[Data records]
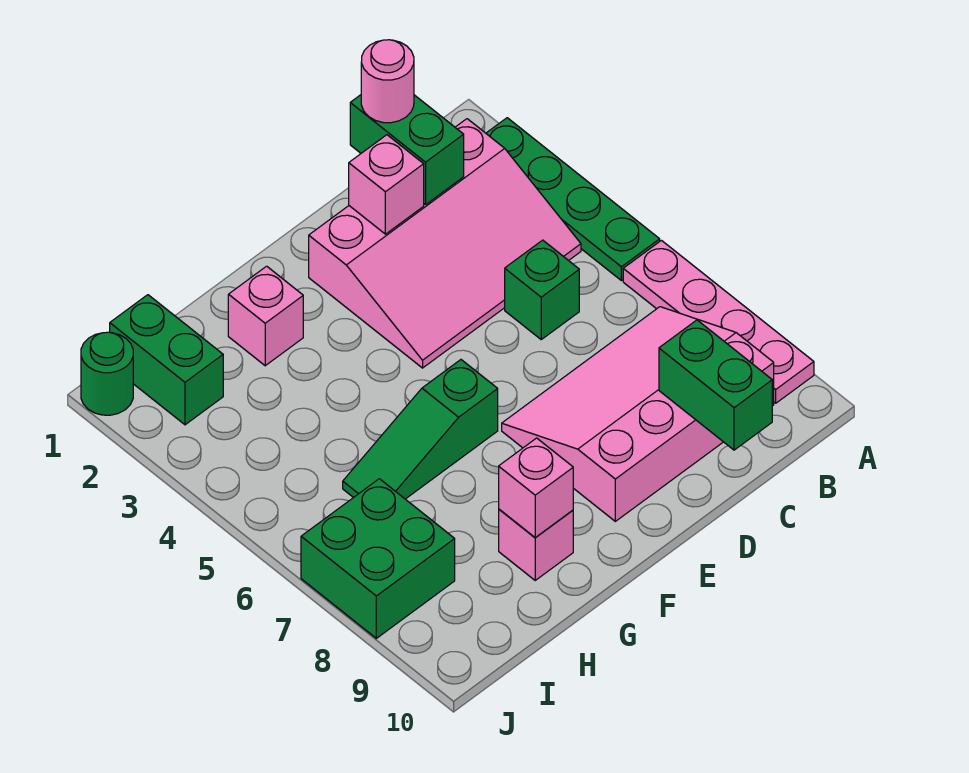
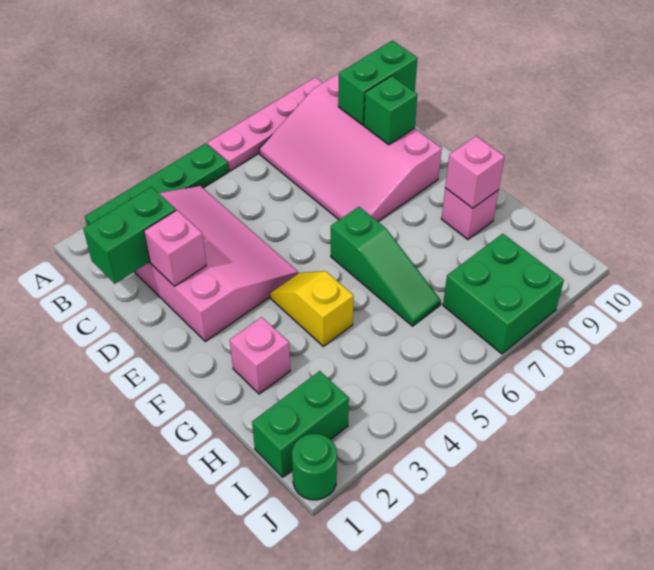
pink round brick C1 level 3 -> none
green brick C5 level 1 -> green brick D9 level 2
none -> yellow slope F4:G4 level 1 top G

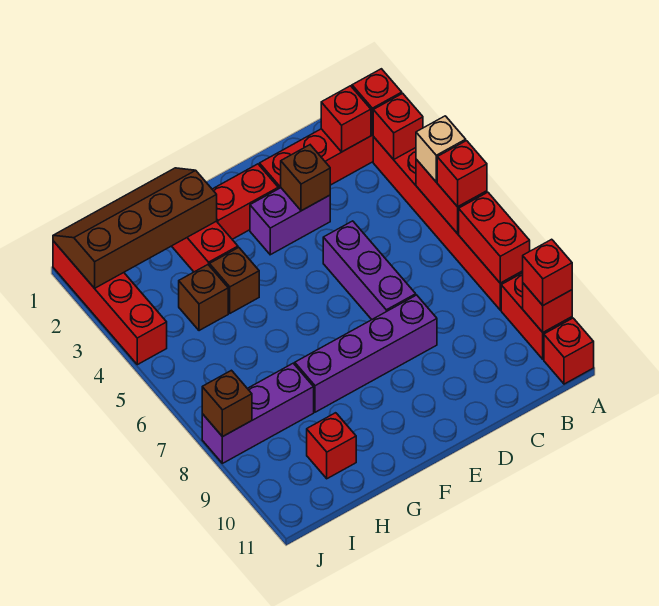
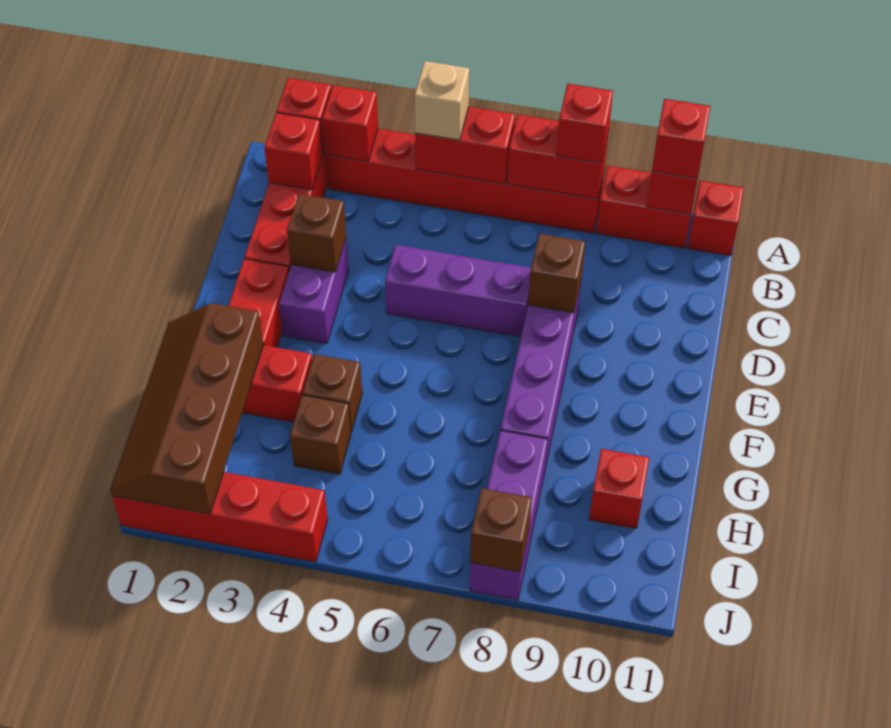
red brick A6 level 3 -> red brick A8 level 3
none -> brown brick D8 level 2

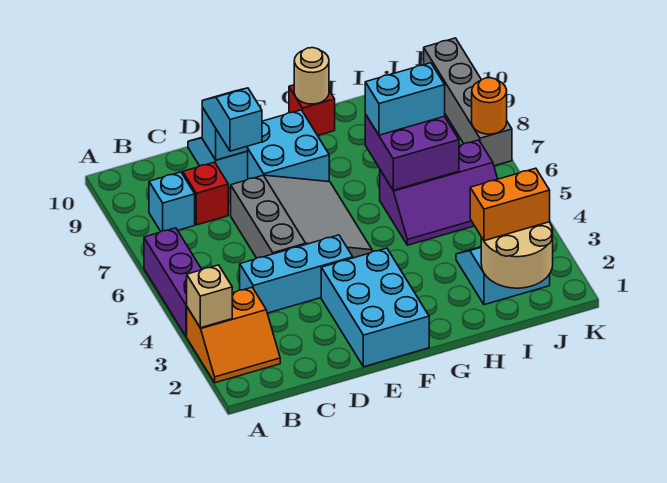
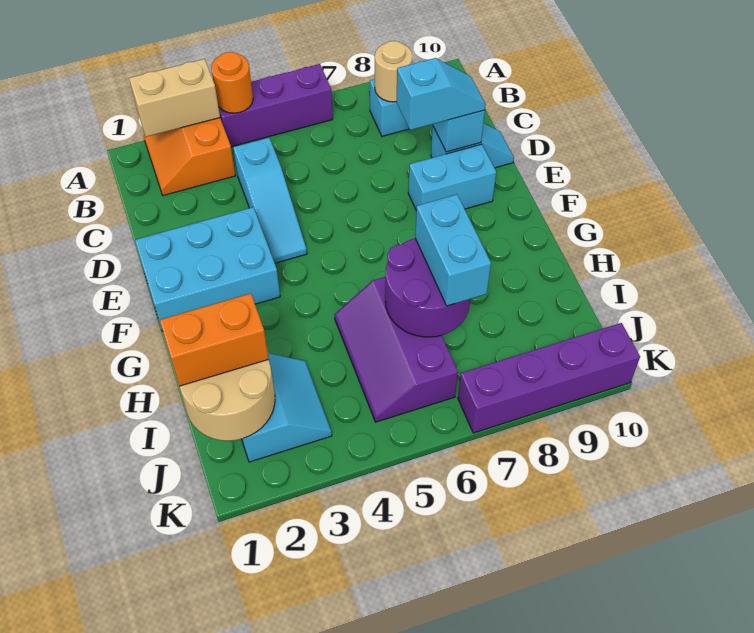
tan brick A3 level 2 -> tan brick A2:A3 level 2
cyan brick C4:E4 level 1 -> cyan slope C4:E4 level 1 top C
red brick C8 level 1 -> none
grey slope D5:F7 level 1 top D -> none
cyan brick E8:F9 level 1 -> cyan brick E8:E9 level 1
red brick G10 level 1 -> none
tan round brick G10 level 2 -> tan round brick B8 level 2
purple brick H6:I7 level 2 -> purple round brick H6:I7 level 2
orange brick I2:J2 level 3 -> orange brick I1:I2 level 3
grey brick K7:K10 level 1 -> purple brick K7:K10 level 1
orange round brick K7 level 2 -> orange round brick A4 level 2

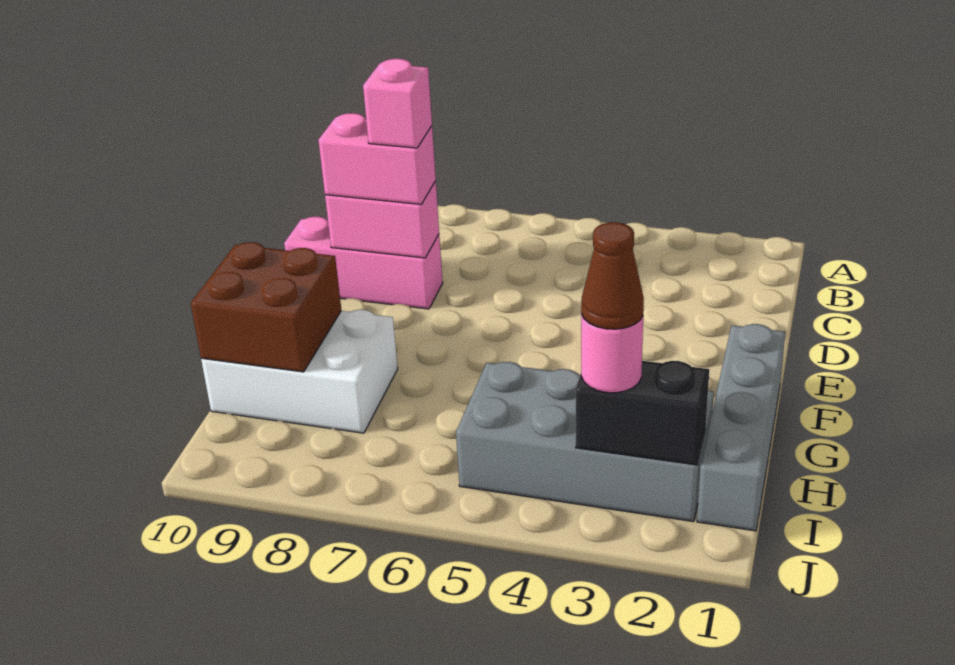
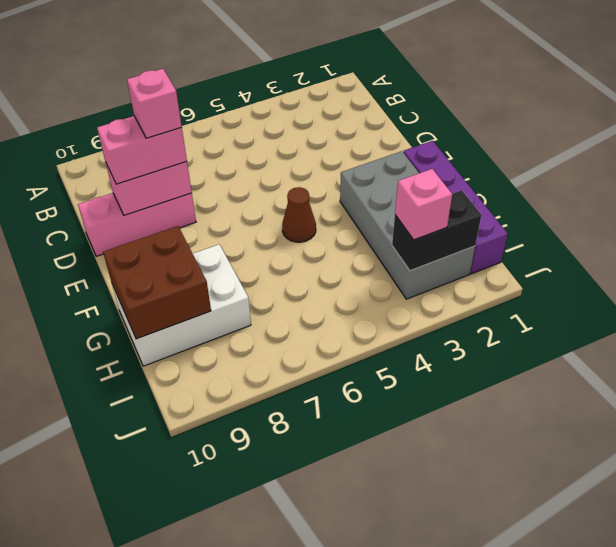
grey brick F1:I1 level 1 -> purple brick F1:I1 level 1
grey brick H2:I5 level 1 -> grey brick F2:I3 level 1
pink round brick I3 level 3 -> pink brick I3 level 3
brown cone I3 level 4 -> brown cone F5 level 1

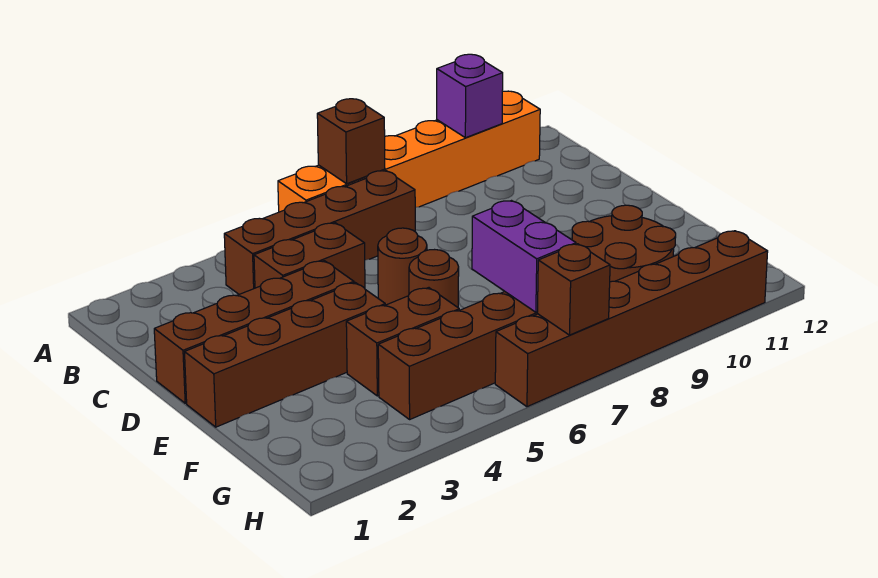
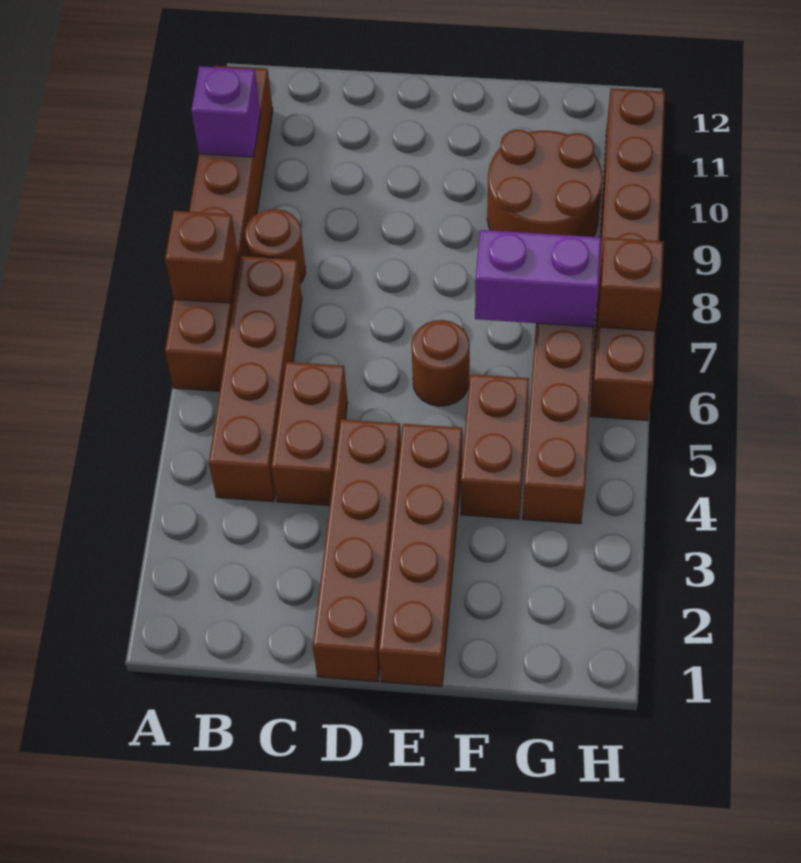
orange brick A6:A11 level 1 -> brown brick A6:A11 level 1
brown round brick D6 level 1 -> brown round brick B8 level 1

● **EXERCISE PROMPT**: Show every line above in which the word "slope" is found.

● **REPLY**:
none -> yellow slope F4:G4 level 1 top G
cyan brick C4:E4 level 1 -> cyan slope C4:E4 level 1 top C
grey slope D5:F7 level 1 top D -> none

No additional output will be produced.